#### Exercise requirements
What you return must be the full data, repeated verbatim, with no pictures in it.

#### Material for the task
- - -
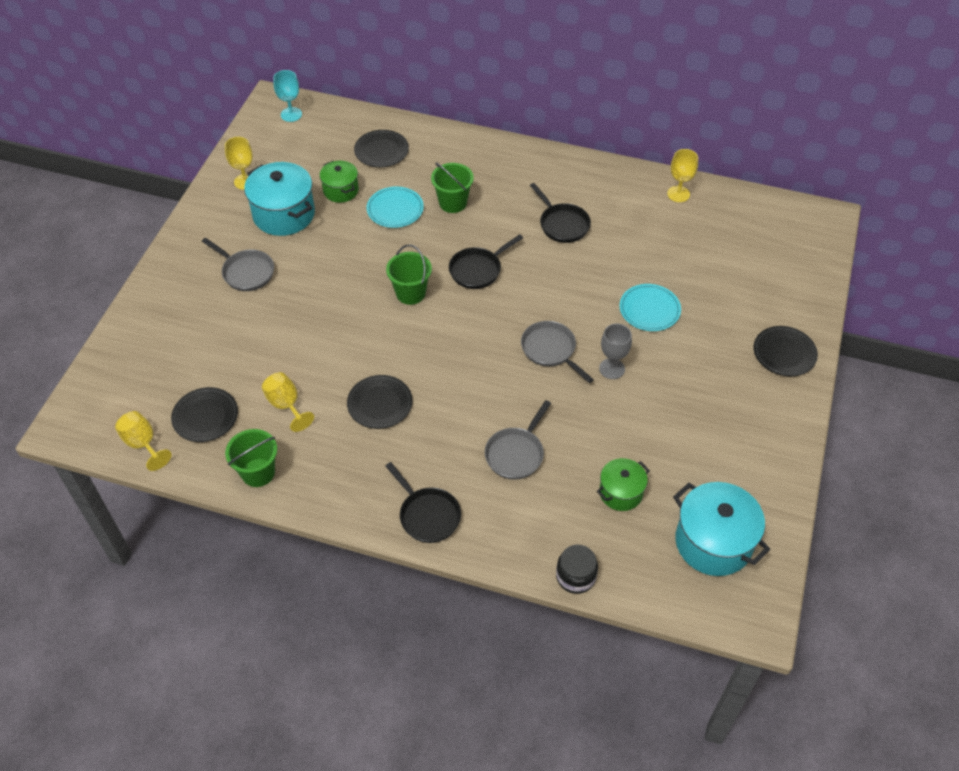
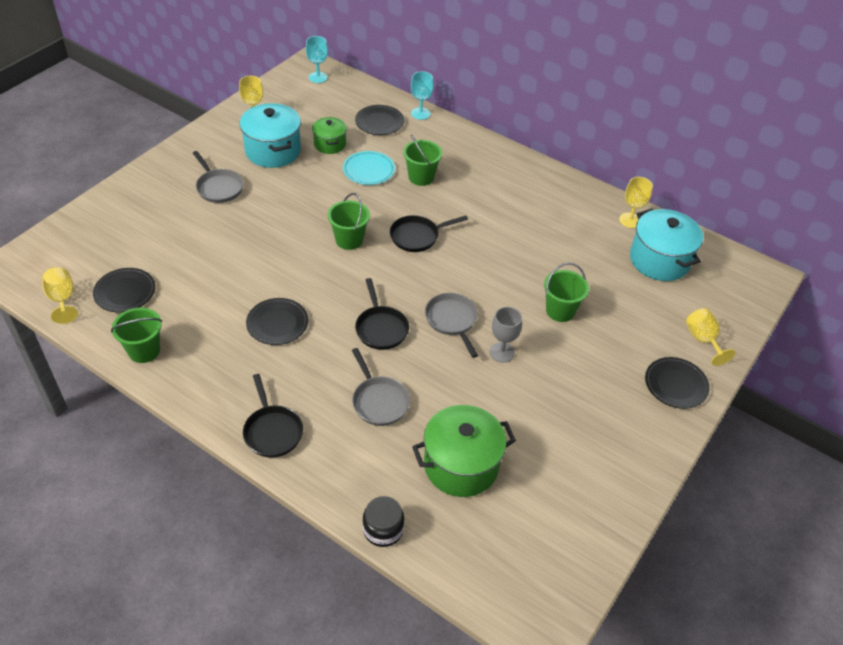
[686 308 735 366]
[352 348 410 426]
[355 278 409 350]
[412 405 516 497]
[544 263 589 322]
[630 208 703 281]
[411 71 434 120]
- - -
#### Reply
[686 308 735 366]
[352 348 410 426]
[355 278 409 350]
[412 405 516 497]
[544 263 589 322]
[630 208 703 281]
[411 71 434 120]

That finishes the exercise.